■ GOAL:
Identify every line below that contains the word "bottle", and copy each of those lines in full.

** start of INFORMATION SUPPLIED **

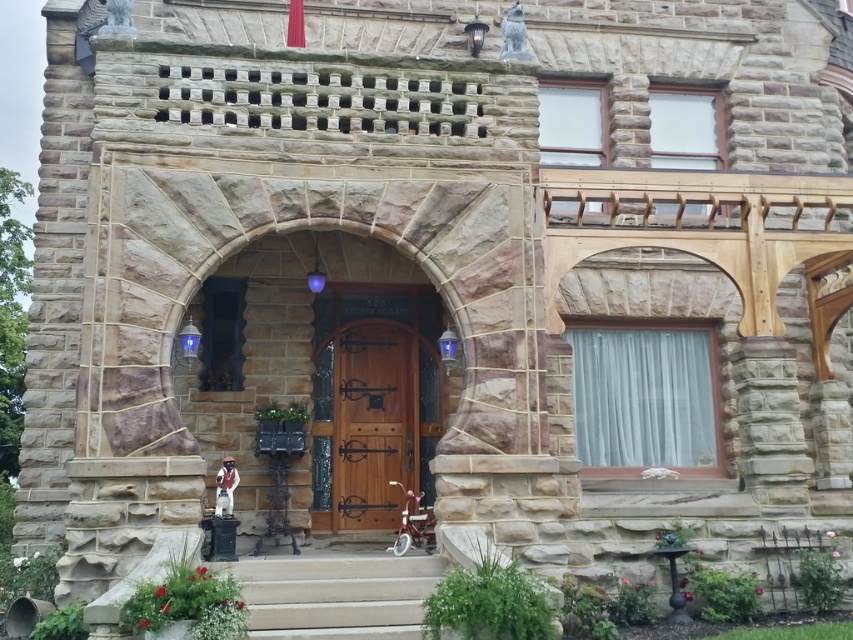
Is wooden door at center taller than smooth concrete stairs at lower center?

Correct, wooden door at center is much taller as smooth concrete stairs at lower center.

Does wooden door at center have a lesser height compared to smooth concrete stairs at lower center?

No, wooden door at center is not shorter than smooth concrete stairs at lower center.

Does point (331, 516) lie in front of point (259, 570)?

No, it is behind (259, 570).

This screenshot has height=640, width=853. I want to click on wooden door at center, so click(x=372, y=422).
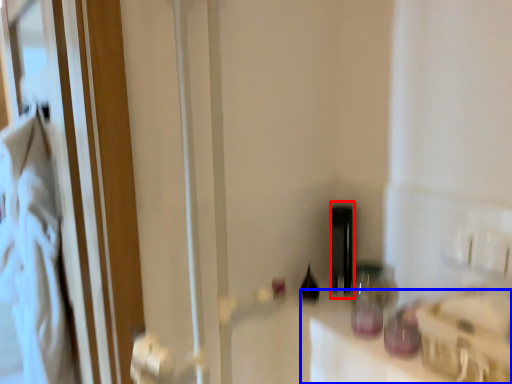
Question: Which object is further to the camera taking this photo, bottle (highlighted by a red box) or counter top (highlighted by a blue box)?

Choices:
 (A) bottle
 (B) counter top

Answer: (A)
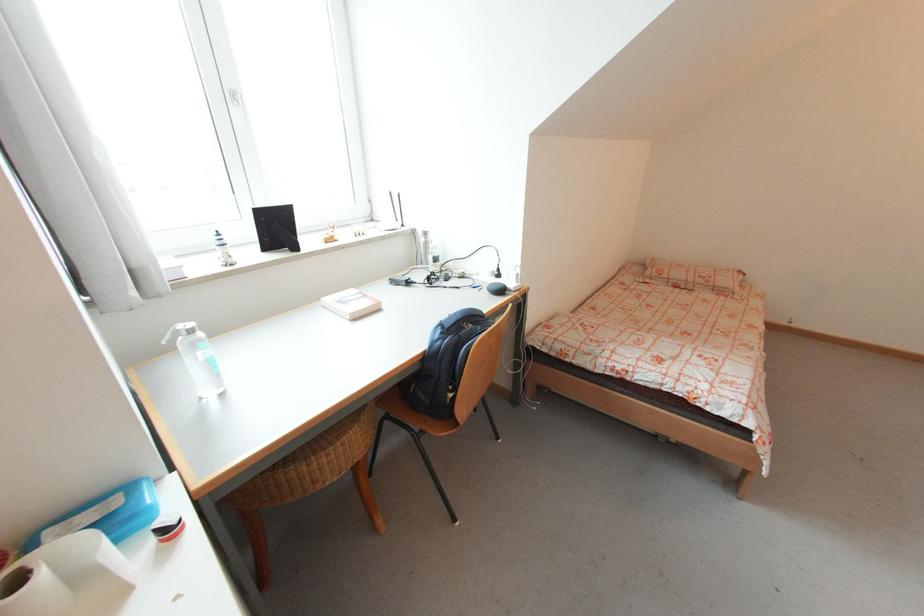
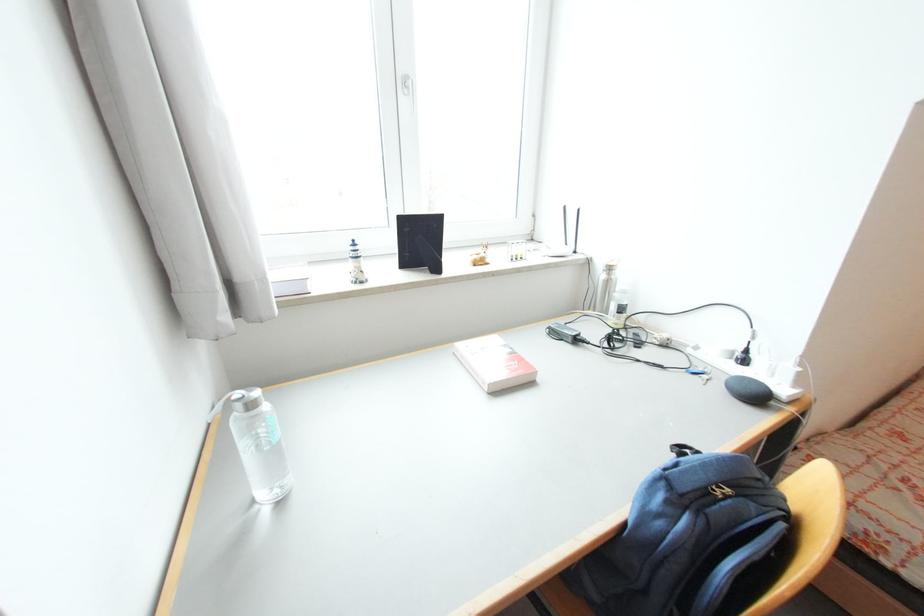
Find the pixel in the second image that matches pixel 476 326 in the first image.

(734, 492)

** end of INFORMATION SUPPLIED **

■ CORRECT ANSWER:
Question: Which object is further to the camera taking this photo, bottle (highlighted by a red box) or counter top (highlighted by a blue box)?
 (A) bottle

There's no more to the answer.